### Information provided

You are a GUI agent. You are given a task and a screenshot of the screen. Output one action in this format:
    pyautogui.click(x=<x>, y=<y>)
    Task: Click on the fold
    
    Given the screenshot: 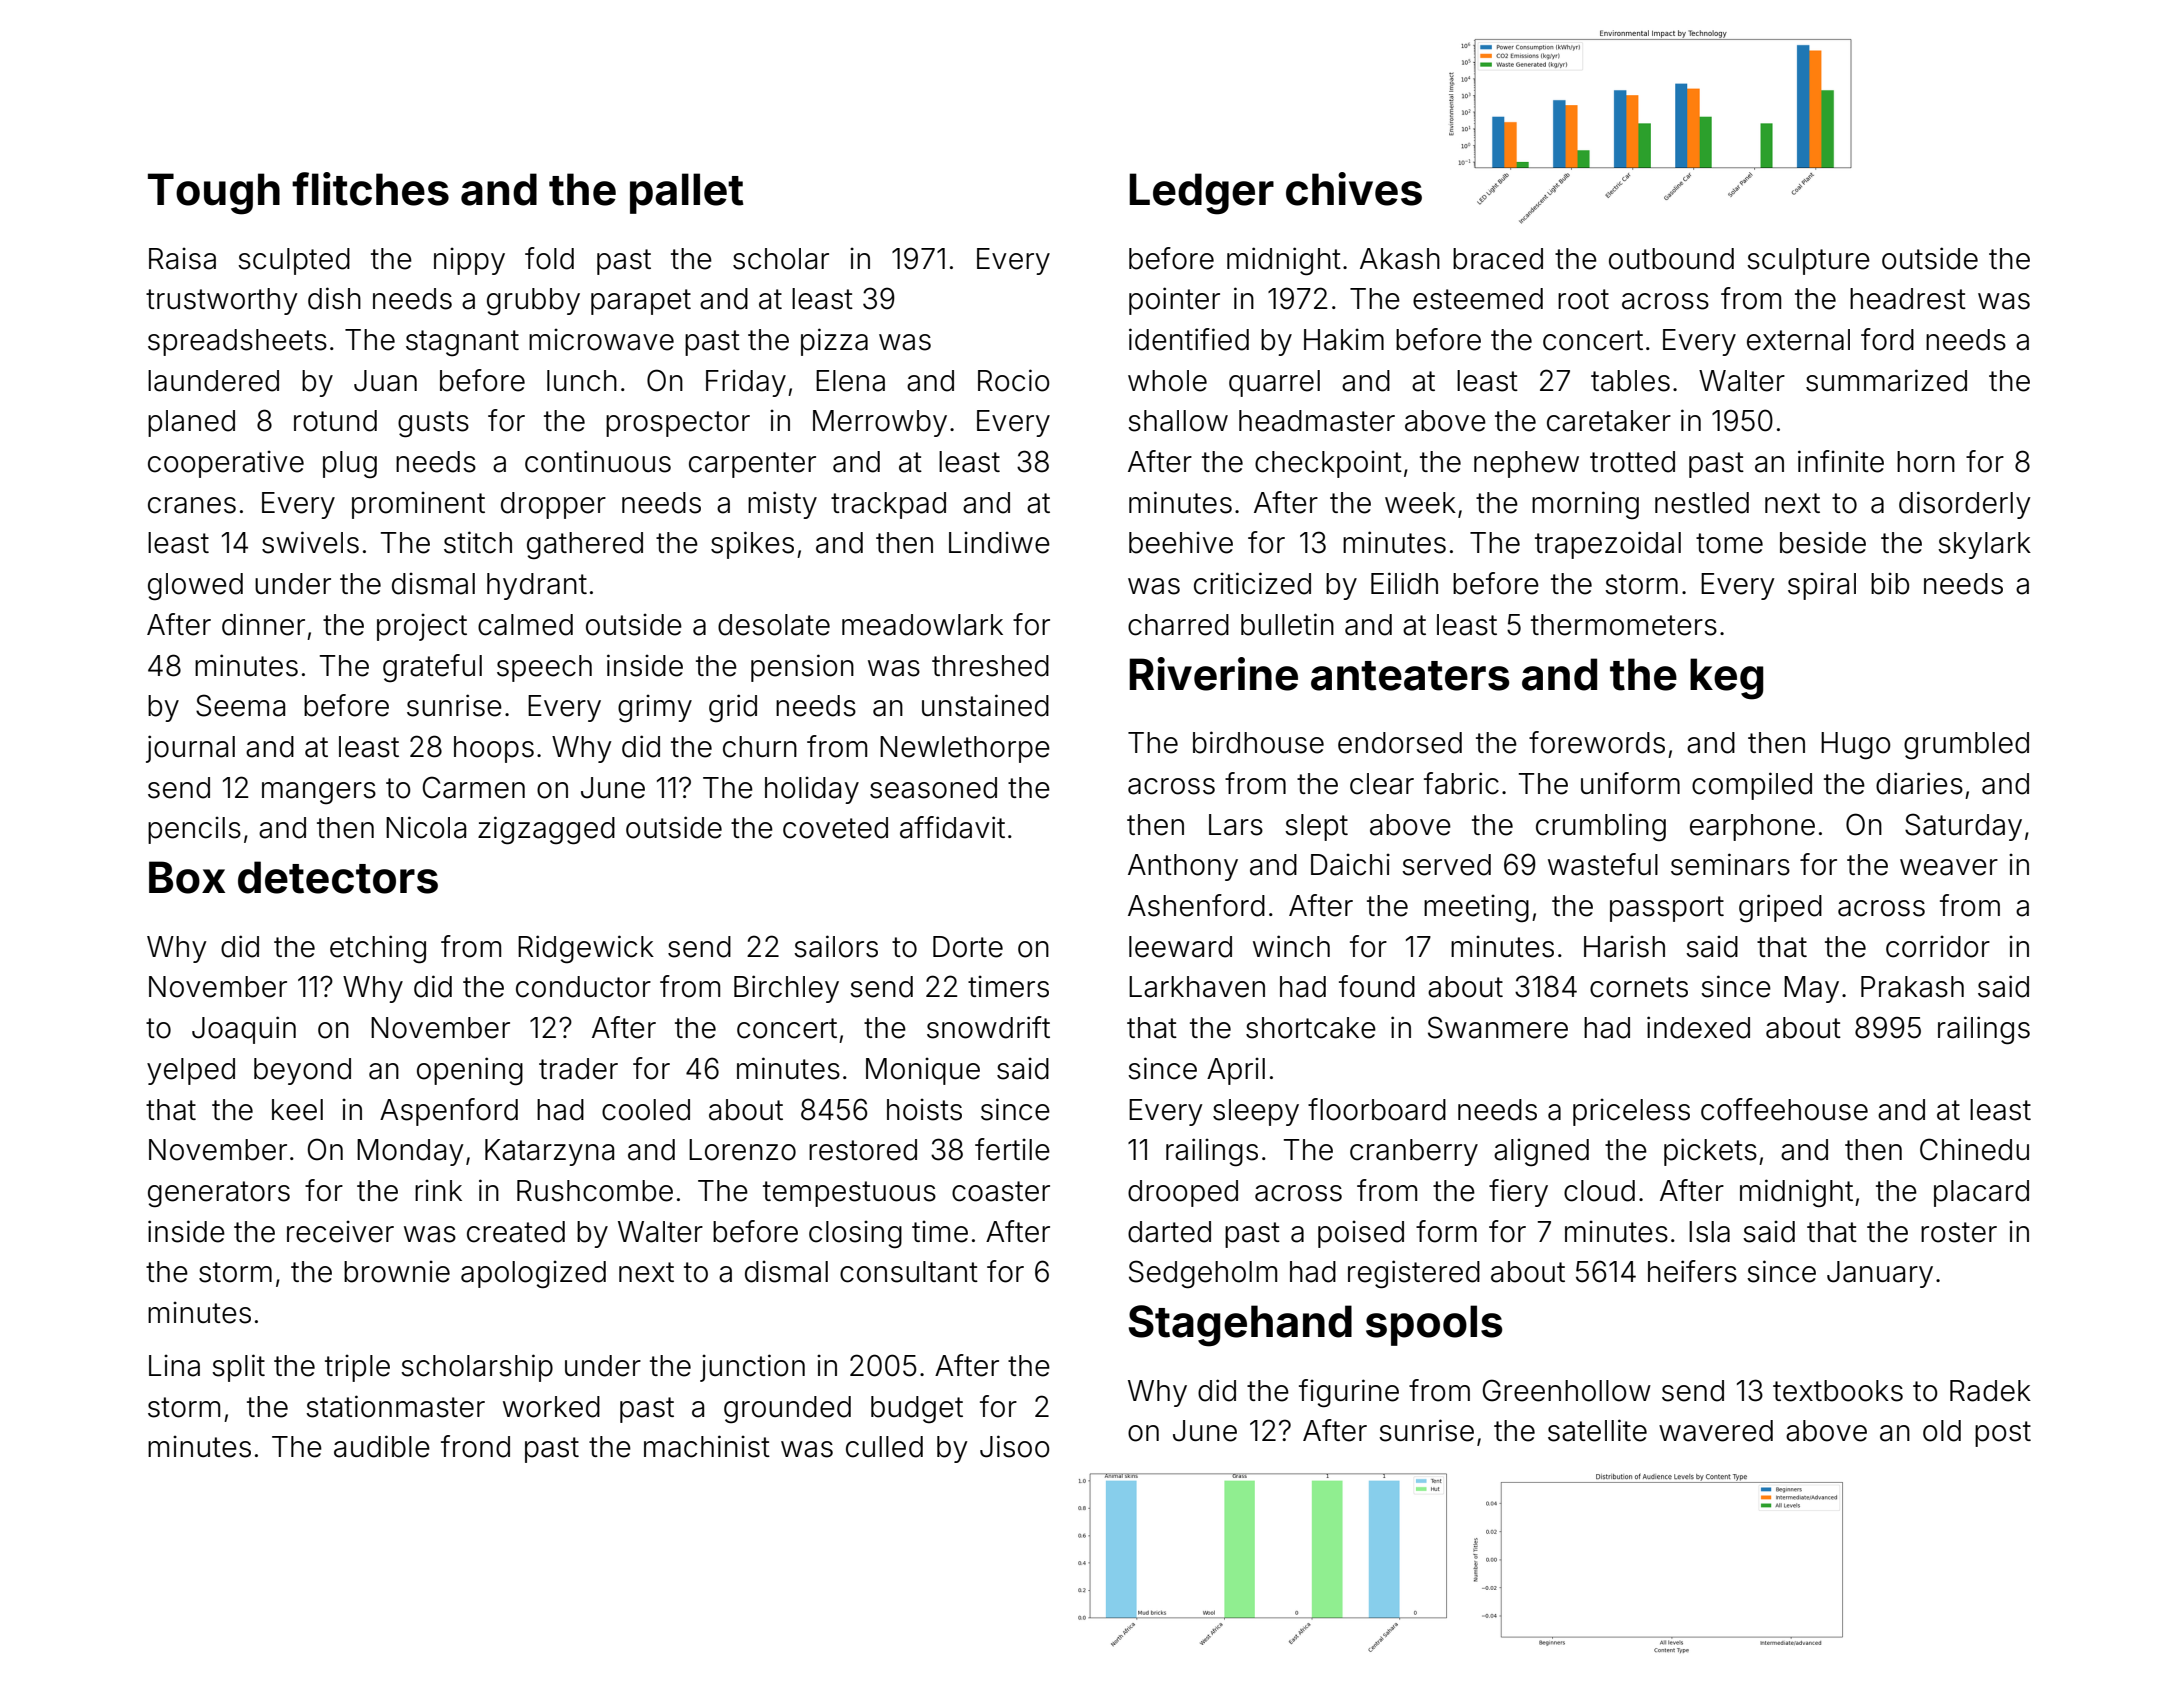 What is the action you would take?
    pyautogui.click(x=549, y=258)
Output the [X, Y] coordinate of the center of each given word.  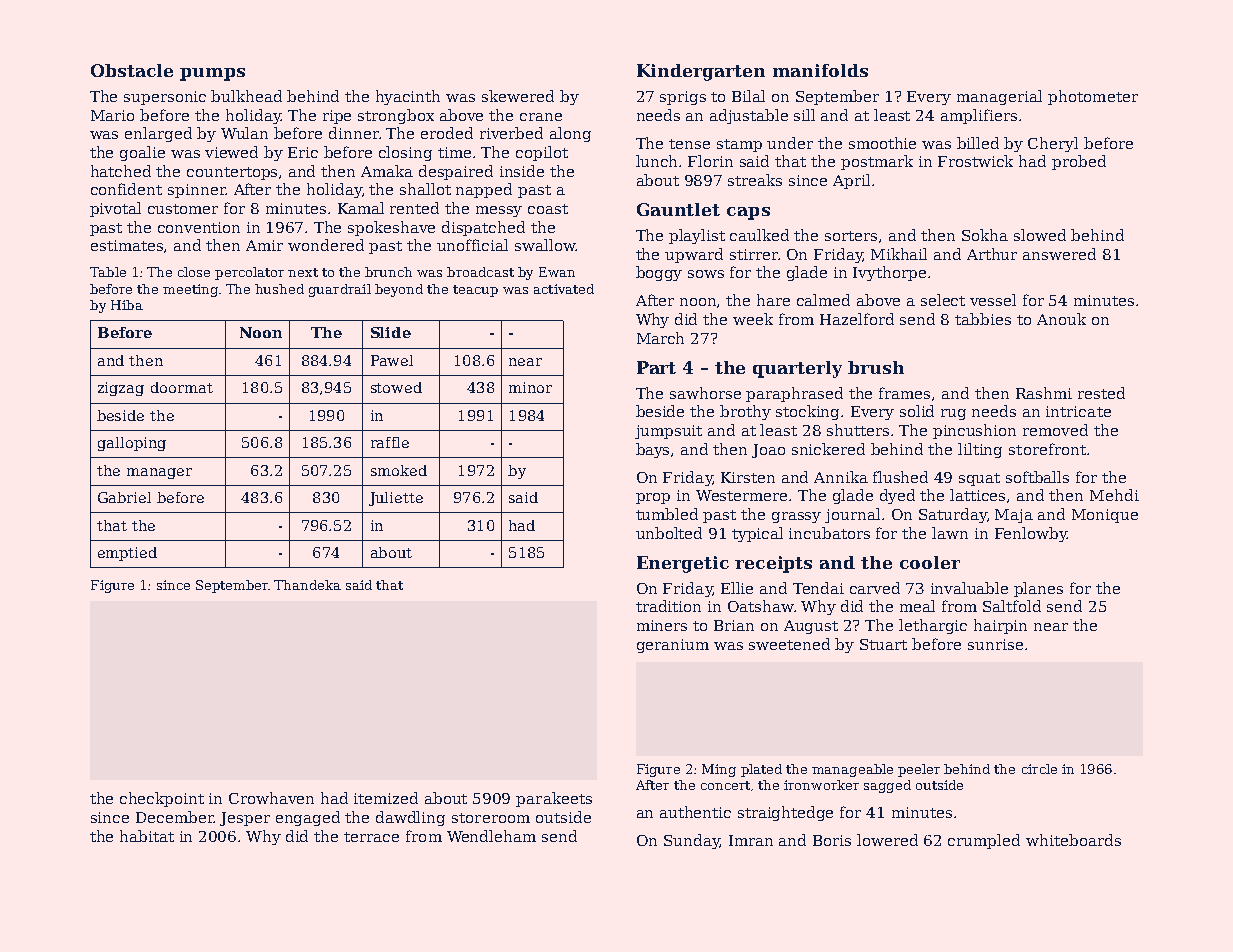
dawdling [410, 818]
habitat [147, 836]
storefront [1047, 449]
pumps [212, 74]
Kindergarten [701, 72]
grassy [796, 517]
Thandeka [307, 585]
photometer [1093, 97]
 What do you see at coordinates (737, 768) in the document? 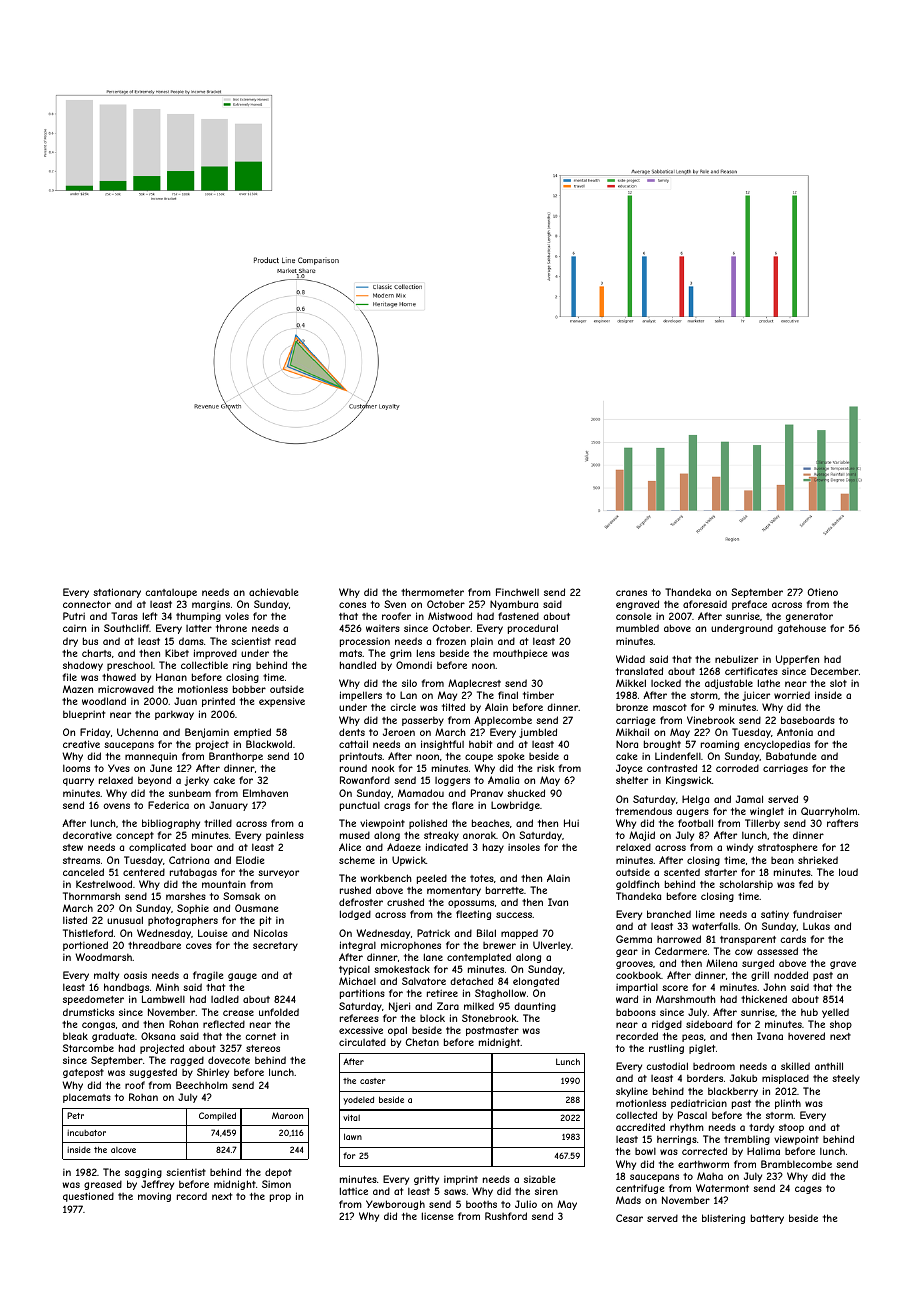
I see `corroded` at bounding box center [737, 768].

### Exercise objective
Please copy out the items word for word, starting at the line that contains "Output the [X, Y]" and ending at the last line of the items. Leave the pictures out of your answer.

### Solution
Output the [X, Y] coordinate of the center of each given word.  
dawdling [410, 818]
habitat [147, 836]
storefront [1047, 449]
pumps [212, 74]
Kindergarten [701, 72]
grassy [796, 517]
Thandeka [307, 585]
photometer [1093, 97]
 What do you see at coordinates (737, 768) in the document? 
I see `corroded` at bounding box center [737, 768].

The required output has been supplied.